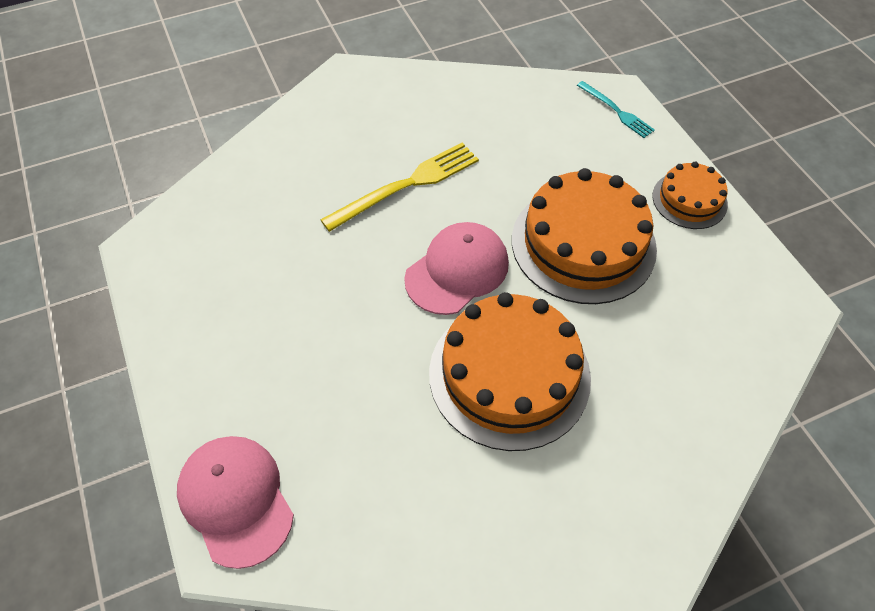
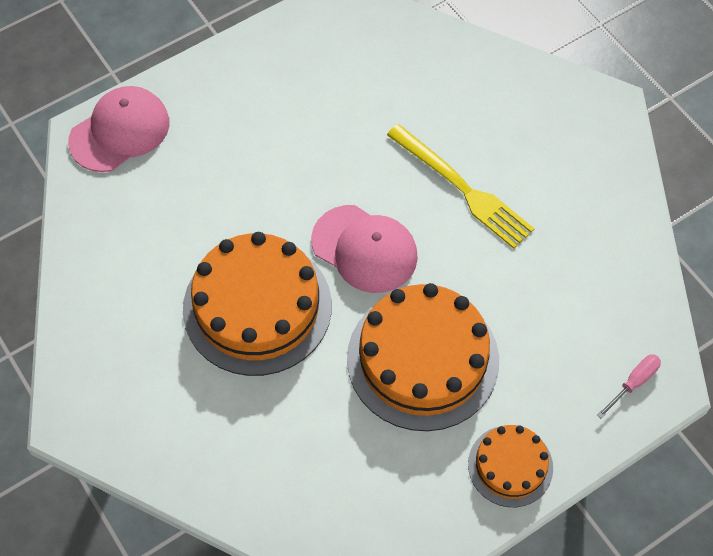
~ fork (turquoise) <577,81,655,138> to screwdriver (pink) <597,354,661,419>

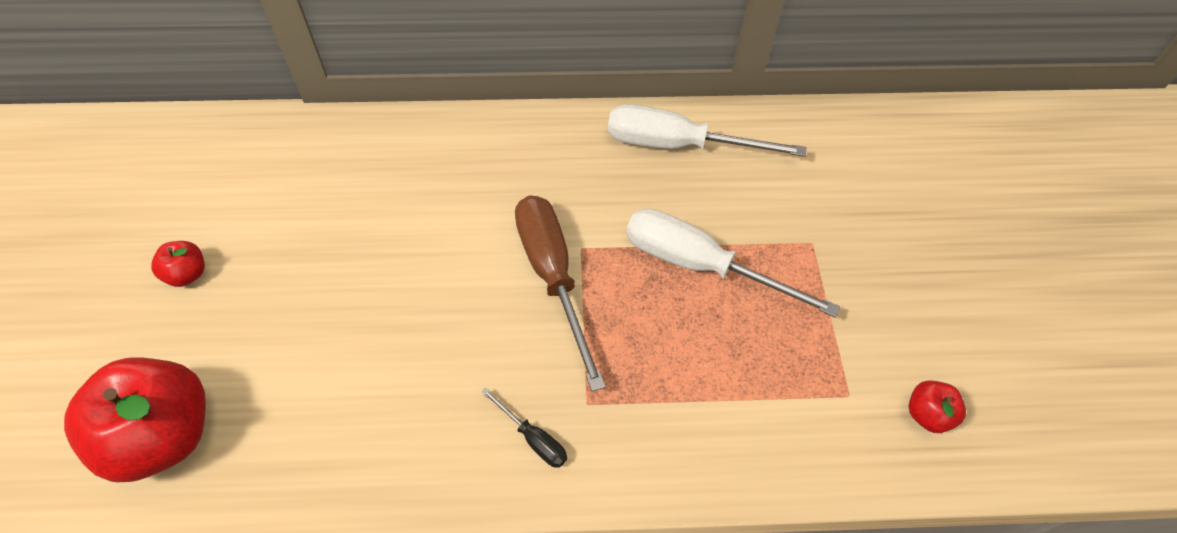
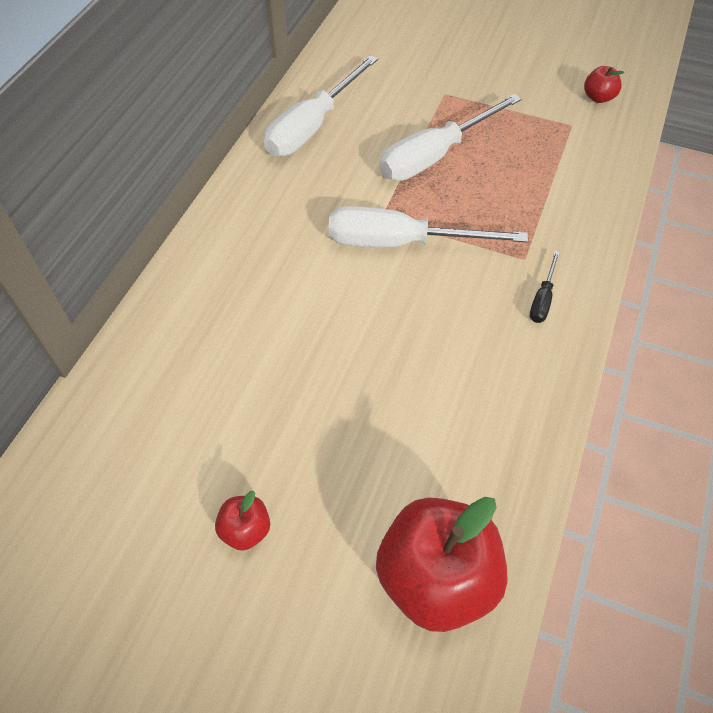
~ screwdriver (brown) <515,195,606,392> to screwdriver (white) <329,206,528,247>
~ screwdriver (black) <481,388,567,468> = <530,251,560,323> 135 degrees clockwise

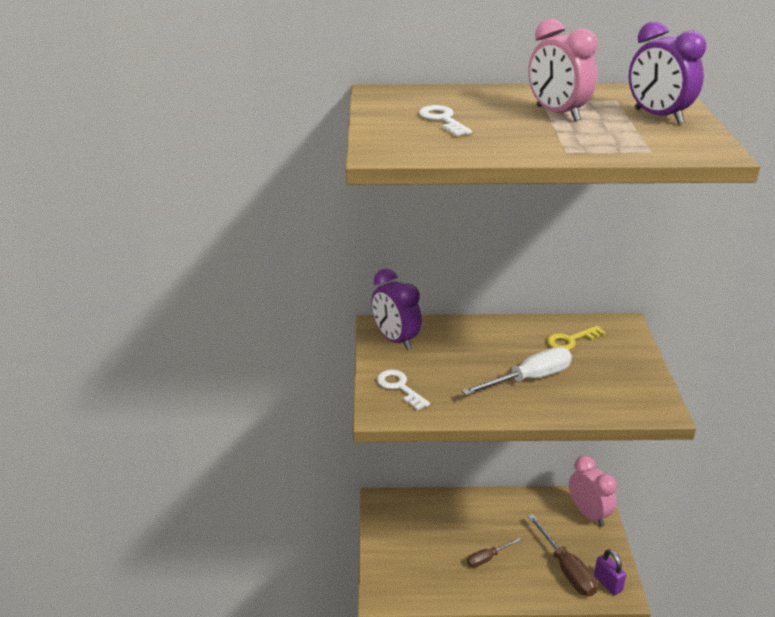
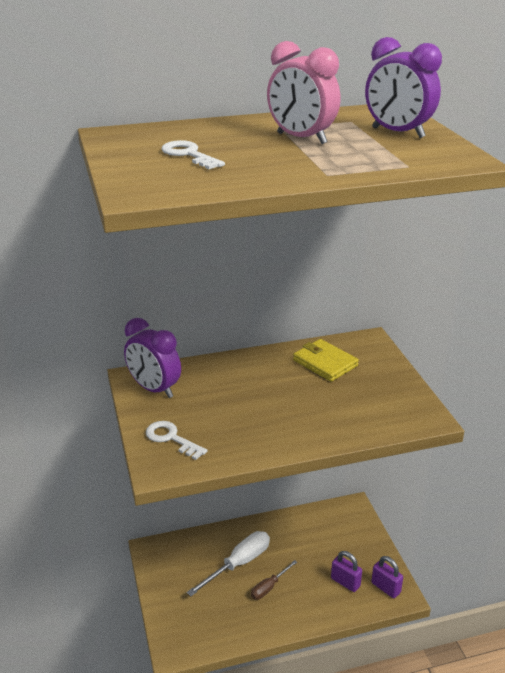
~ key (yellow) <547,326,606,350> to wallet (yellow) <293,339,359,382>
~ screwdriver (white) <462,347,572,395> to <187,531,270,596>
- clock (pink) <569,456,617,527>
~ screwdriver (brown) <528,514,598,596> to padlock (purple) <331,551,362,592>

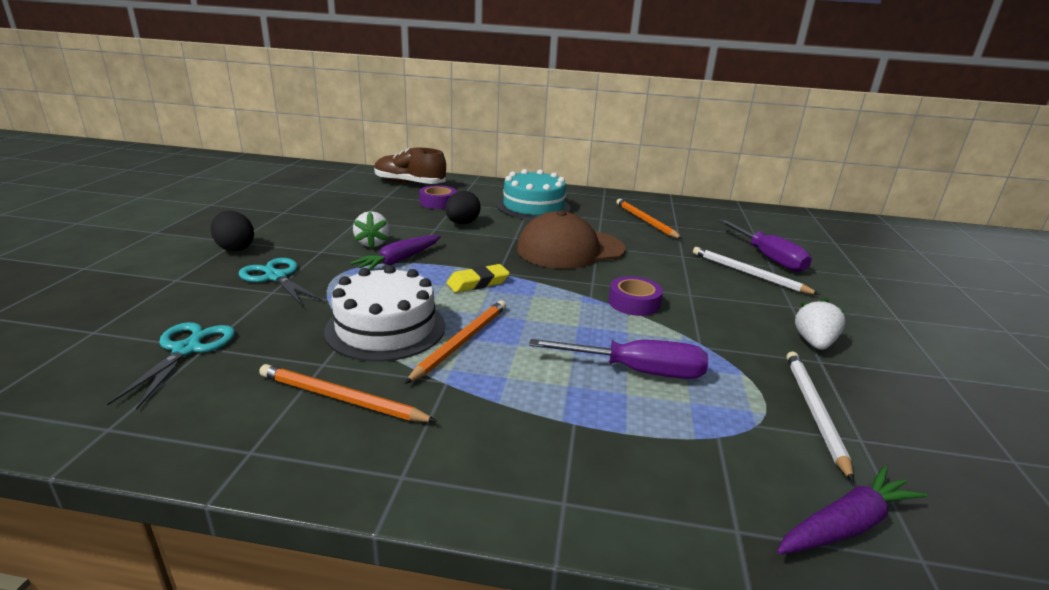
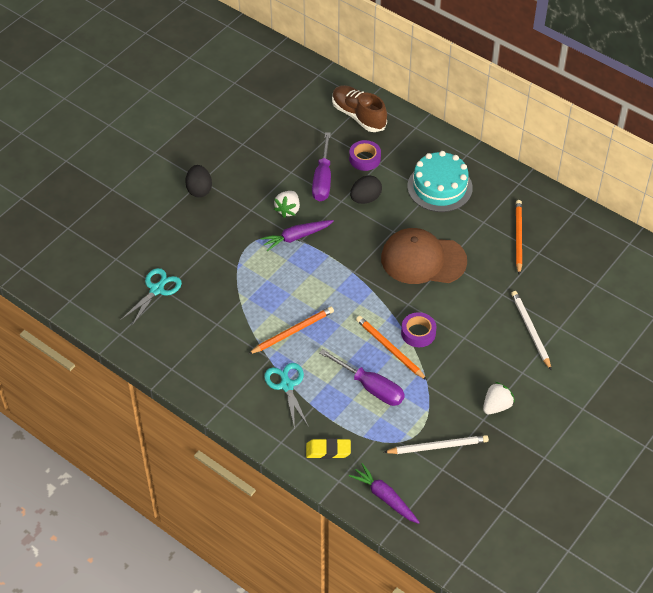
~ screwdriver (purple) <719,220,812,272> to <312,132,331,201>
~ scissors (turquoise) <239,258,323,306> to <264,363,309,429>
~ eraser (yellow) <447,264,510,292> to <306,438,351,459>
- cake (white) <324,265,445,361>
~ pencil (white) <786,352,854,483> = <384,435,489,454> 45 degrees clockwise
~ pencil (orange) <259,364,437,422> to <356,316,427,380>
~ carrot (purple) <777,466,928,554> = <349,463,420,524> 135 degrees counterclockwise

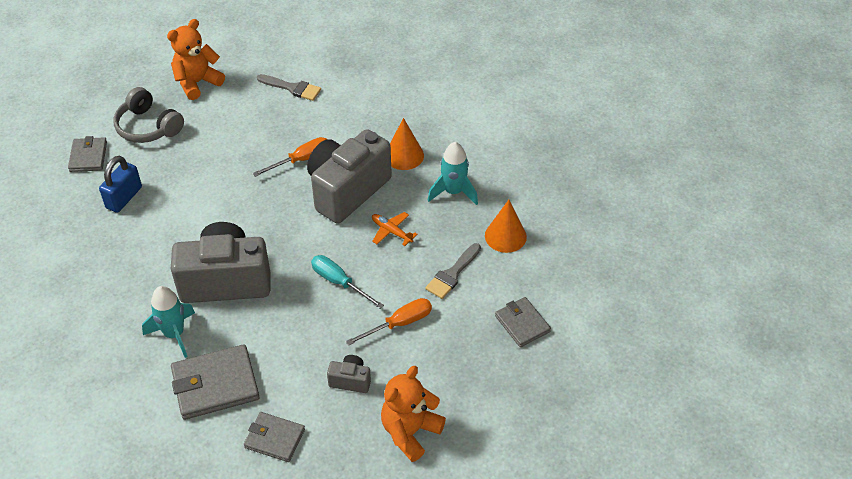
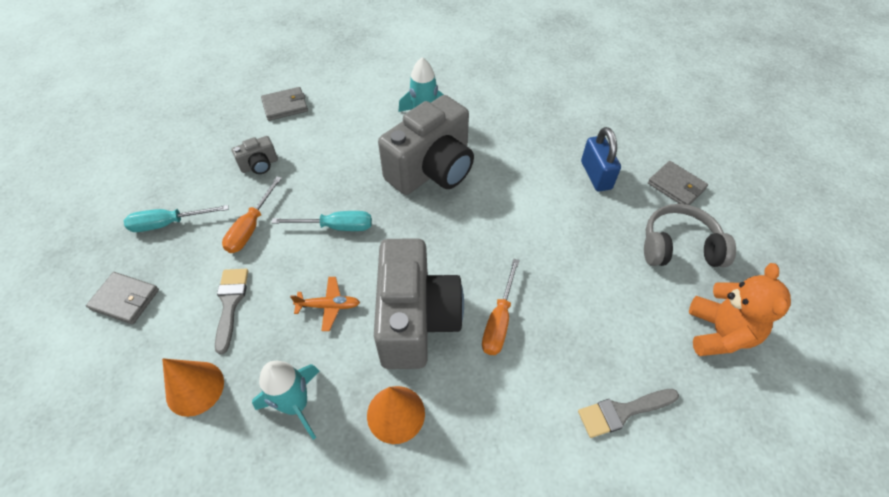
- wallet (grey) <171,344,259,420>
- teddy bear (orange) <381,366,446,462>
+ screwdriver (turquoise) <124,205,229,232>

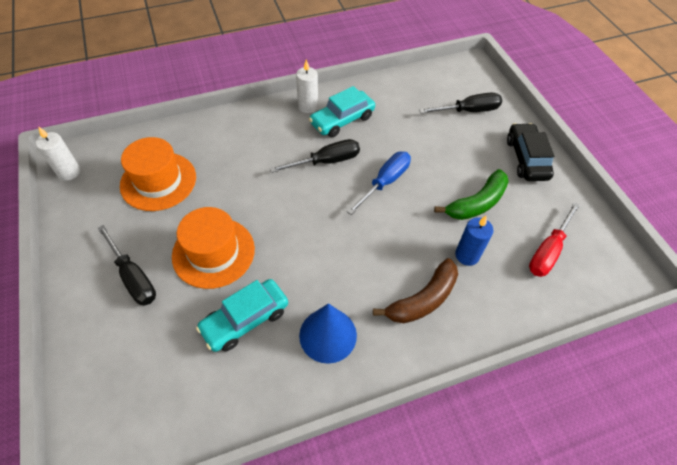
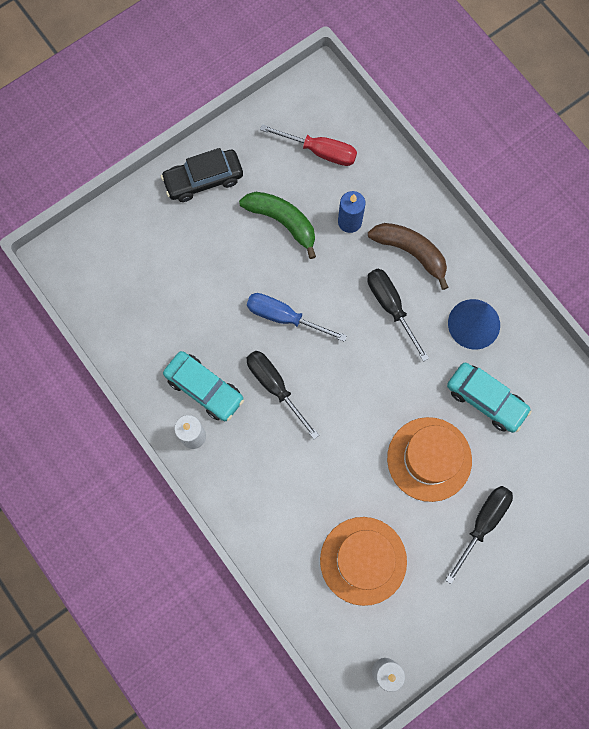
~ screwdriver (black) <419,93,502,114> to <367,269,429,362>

### [What is expected]
Before you finish, make sure every line above has been repeated exactly and no picture remains in the copy.

### [Exercise solution]
~ fork (turquoise) <577,81,655,138> to screwdriver (pink) <597,354,661,419>

~ screwdriver (brown) <515,195,606,392> to screwdriver (white) <329,206,528,247>
~ screwdriver (black) <481,388,567,468> = <530,251,560,323> 135 degrees clockwise

~ key (yellow) <547,326,606,350> to wallet (yellow) <293,339,359,382>
~ screwdriver (white) <462,347,572,395> to <187,531,270,596>
- clock (pink) <569,456,617,527>
~ screwdriver (brown) <528,514,598,596> to padlock (purple) <331,551,362,592>

~ screwdriver (purple) <719,220,812,272> to <312,132,331,201>
~ scissors (turquoise) <239,258,323,306> to <264,363,309,429>
~ eraser (yellow) <447,264,510,292> to <306,438,351,459>
- cake (white) <324,265,445,361>
~ pencil (white) <786,352,854,483> = <384,435,489,454> 45 degrees clockwise
~ pencil (orange) <259,364,437,422> to <356,316,427,380>
~ carrot (purple) <777,466,928,554> = <349,463,420,524> 135 degrees counterclockwise

- wallet (grey) <171,344,259,420>
- teddy bear (orange) <381,366,446,462>
+ screwdriver (turquoise) <124,205,229,232>

~ screwdriver (black) <419,93,502,114> to <367,269,429,362>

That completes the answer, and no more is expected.